# Task brief
All the entries, exactly as they read, must be written out again.
══ Data shown ══
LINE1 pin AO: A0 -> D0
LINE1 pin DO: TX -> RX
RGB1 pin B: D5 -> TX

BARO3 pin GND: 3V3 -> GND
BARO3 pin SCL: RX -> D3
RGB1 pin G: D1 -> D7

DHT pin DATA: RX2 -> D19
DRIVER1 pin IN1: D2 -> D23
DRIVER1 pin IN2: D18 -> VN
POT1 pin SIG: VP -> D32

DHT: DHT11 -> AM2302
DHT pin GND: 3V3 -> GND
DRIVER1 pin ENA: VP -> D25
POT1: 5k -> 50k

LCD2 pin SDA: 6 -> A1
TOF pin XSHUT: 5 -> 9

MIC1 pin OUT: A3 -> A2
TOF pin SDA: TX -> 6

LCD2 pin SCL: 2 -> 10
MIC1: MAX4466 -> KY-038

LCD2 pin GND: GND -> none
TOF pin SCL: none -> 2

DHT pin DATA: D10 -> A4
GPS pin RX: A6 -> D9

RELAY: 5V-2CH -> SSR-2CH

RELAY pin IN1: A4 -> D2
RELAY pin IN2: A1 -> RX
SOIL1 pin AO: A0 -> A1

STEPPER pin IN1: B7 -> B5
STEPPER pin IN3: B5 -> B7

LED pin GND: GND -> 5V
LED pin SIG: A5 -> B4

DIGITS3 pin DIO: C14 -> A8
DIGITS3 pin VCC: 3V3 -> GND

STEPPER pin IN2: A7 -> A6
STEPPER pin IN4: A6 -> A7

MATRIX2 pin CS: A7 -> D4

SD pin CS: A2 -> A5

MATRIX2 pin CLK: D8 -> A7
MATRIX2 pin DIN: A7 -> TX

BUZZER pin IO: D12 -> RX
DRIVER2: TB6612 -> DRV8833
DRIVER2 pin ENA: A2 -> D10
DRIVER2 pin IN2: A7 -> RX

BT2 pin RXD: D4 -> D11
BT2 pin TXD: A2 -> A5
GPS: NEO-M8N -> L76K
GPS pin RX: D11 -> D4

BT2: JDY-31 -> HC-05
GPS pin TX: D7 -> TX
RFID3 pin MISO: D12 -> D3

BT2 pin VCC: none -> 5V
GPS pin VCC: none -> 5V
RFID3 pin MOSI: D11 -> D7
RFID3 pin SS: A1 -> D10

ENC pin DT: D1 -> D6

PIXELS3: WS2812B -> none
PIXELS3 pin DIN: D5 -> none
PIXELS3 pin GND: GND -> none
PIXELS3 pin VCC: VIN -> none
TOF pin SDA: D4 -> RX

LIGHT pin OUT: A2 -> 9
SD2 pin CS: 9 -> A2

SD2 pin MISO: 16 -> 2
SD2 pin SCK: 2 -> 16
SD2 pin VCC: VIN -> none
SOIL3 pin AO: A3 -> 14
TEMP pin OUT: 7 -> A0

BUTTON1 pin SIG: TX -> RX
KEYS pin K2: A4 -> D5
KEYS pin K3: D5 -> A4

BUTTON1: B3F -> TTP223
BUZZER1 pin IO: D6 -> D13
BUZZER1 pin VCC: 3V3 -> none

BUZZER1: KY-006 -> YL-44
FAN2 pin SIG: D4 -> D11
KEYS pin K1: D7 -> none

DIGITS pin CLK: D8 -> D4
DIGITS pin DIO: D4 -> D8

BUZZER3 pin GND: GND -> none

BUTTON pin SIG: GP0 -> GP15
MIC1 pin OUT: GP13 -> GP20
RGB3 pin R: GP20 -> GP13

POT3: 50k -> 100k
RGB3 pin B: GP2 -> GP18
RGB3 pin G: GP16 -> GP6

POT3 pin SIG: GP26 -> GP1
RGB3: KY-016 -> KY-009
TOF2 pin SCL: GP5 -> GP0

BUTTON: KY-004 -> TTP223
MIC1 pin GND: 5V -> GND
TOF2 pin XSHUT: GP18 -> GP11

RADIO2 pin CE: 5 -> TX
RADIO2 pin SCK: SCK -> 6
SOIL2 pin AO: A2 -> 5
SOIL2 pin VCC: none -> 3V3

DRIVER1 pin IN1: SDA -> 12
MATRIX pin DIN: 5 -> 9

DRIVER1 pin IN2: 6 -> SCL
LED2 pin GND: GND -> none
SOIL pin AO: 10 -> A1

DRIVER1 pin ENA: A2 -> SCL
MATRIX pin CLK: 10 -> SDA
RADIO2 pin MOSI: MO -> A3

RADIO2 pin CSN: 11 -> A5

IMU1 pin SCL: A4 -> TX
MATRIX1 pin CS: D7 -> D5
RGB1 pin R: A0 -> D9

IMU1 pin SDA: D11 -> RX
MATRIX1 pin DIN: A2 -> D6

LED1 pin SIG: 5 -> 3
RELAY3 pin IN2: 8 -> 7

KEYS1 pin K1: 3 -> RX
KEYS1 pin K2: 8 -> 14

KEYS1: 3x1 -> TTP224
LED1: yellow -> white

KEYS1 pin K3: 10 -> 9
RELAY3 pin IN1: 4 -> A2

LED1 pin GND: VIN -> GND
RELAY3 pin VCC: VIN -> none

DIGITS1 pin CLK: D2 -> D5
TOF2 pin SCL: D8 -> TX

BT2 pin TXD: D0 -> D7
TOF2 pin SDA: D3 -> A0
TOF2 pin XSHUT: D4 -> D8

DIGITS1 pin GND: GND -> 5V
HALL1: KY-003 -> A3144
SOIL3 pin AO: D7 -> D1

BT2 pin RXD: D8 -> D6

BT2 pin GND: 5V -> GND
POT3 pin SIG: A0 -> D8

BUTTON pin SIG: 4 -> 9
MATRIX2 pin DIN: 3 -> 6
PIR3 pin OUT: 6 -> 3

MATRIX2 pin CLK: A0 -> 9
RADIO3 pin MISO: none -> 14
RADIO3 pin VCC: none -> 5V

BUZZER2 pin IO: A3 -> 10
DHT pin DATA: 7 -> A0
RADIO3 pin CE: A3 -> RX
═══
# Your response
LINE1 pin AO: A0 -> D0
LINE1 pin DO: TX -> RX
RGB1 pin B: D5 -> TX

BARO3 pin GND: 3V3 -> GND
BARO3 pin SCL: RX -> D3
RGB1 pin G: D1 -> D7

DHT pin DATA: RX2 -> D19
DRIVER1 pin IN1: D2 -> D23
DRIVER1 pin IN2: D18 -> VN
POT1 pin SIG: VP -> D32

DHT: DHT11 -> AM2302
DHT pin GND: 3V3 -> GND
DRIVER1 pin ENA: VP -> D25
POT1: 5k -> 50k

LCD2 pin SDA: 6 -> A1
TOF pin XSHUT: 5 -> 9

MIC1 pin OUT: A3 -> A2
TOF pin SDA: TX -> 6

LCD2 pin SCL: 2 -> 10
MIC1: MAX4466 -> KY-038

LCD2 pin GND: GND -> none
TOF pin SCL: none -> 2

DHT pin DATA: D10 -> A4
GPS pin RX: A6 -> D9

RELAY: 5V-2CH -> SSR-2CH

RELAY pin IN1: A4 -> D2
RELAY pin IN2: A1 -> RX
SOIL1 pin AO: A0 -> A1

STEPPER pin IN1: B7 -> B5
STEPPER pin IN3: B5 -> B7

LED pin GND: GND -> 5V
LED pin SIG: A5 -> B4

DIGITS3 pin DIO: C14 -> A8
DIGITS3 pin VCC: 3V3 -> GND

STEPPER pin IN2: A7 -> A6
STEPPER pin IN4: A6 -> A7

MATRIX2 pin CS: A7 -> D4

SD pin CS: A2 -> A5

MATRIX2 pin CLK: D8 -> A7
MATRIX2 pin DIN: A7 -> TX

BUZZER pin IO: D12 -> RX
DRIVER2: TB6612 -> DRV8833
DRIVER2 pin ENA: A2 -> D10
DRIVER2 pin IN2: A7 -> RX

BT2 pin RXD: D4 -> D11
BT2 pin TXD: A2 -> A5
GPS: NEO-M8N -> L76K
GPS pin RX: D11 -> D4

BT2: JDY-31 -> HC-05
GPS pin TX: D7 -> TX
RFID3 pin MISO: D12 -> D3

BT2 pin VCC: none -> 5V
GPS pin VCC: none -> 5V
RFID3 pin MOSI: D11 -> D7
RFID3 pin SS: A1 -> D10

ENC pin DT: D1 -> D6

PIXELS3: WS2812B -> none
PIXELS3 pin DIN: D5 -> none
PIXELS3 pin GND: GND -> none
PIXELS3 pin VCC: VIN -> none
TOF pin SDA: D4 -> RX

LIGHT pin OUT: A2 -> 9
SD2 pin CS: 9 -> A2

SD2 pin MISO: 16 -> 2
SD2 pin SCK: 2 -> 16
SD2 pin VCC: VIN -> none
SOIL3 pin AO: A3 -> 14
TEMP pin OUT: 7 -> A0

BUTTON1 pin SIG: TX -> RX
KEYS pin K2: A4 -> D5
KEYS pin K3: D5 -> A4

BUTTON1: B3F -> TTP223
BUZZER1 pin IO: D6 -> D13
BUZZER1 pin VCC: 3V3 -> none

BUZZER1: KY-006 -> YL-44
FAN2 pin SIG: D4 -> D11
KEYS pin K1: D7 -> none

DIGITS pin CLK: D8 -> D4
DIGITS pin DIO: D4 -> D8

BUZZER3 pin GND: GND -> none

BUTTON pin SIG: GP0 -> GP15
MIC1 pin OUT: GP13 -> GP20
RGB3 pin R: GP20 -> GP13

POT3: 50k -> 100k
RGB3 pin B: GP2 -> GP18
RGB3 pin G: GP16 -> GP6

POT3 pin SIG: GP26 -> GP1
RGB3: KY-016 -> KY-009
TOF2 pin SCL: GP5 -> GP0

BUTTON: KY-004 -> TTP223
MIC1 pin GND: 5V -> GND
TOF2 pin XSHUT: GP18 -> GP11

RADIO2 pin CE: 5 -> TX
RADIO2 pin SCK: SCK -> 6
SOIL2 pin AO: A2 -> 5
SOIL2 pin VCC: none -> 3V3

DRIVER1 pin IN1: SDA -> 12
MATRIX pin DIN: 5 -> 9

DRIVER1 pin IN2: 6 -> SCL
LED2 pin GND: GND -> none
SOIL pin AO: 10 -> A1

DRIVER1 pin ENA: A2 -> SCL
MATRIX pin CLK: 10 -> SDA
RADIO2 pin MOSI: MO -> A3

RADIO2 pin CSN: 11 -> A5

IMU1 pin SCL: A4 -> TX
MATRIX1 pin CS: D7 -> D5
RGB1 pin R: A0 -> D9

IMU1 pin SDA: D11 -> RX
MATRIX1 pin DIN: A2 -> D6

LED1 pin SIG: 5 -> 3
RELAY3 pin IN2: 8 -> 7

KEYS1 pin K1: 3 -> RX
KEYS1 pin K2: 8 -> 14

KEYS1: 3x1 -> TTP224
LED1: yellow -> white

KEYS1 pin K3: 10 -> 9
RELAY3 pin IN1: 4 -> A2

LED1 pin GND: VIN -> GND
RELAY3 pin VCC: VIN -> none

DIGITS1 pin CLK: D2 -> D5
TOF2 pin SCL: D8 -> TX

BT2 pin TXD: D0 -> D7
TOF2 pin SDA: D3 -> A0
TOF2 pin XSHUT: D4 -> D8

DIGITS1 pin GND: GND -> 5V
HALL1: KY-003 -> A3144
SOIL3 pin AO: D7 -> D1

BT2 pin RXD: D8 -> D6

BT2 pin GND: 5V -> GND
POT3 pin SIG: A0 -> D8

BUTTON pin SIG: 4 -> 9
MATRIX2 pin DIN: 3 -> 6
PIR3 pin OUT: 6 -> 3

MATRIX2 pin CLK: A0 -> 9
RADIO3 pin MISO: none -> 14
RADIO3 pin VCC: none -> 5V

BUZZER2 pin IO: A3 -> 10
DHT pin DATA: 7 -> A0
RADIO3 pin CE: A3 -> RX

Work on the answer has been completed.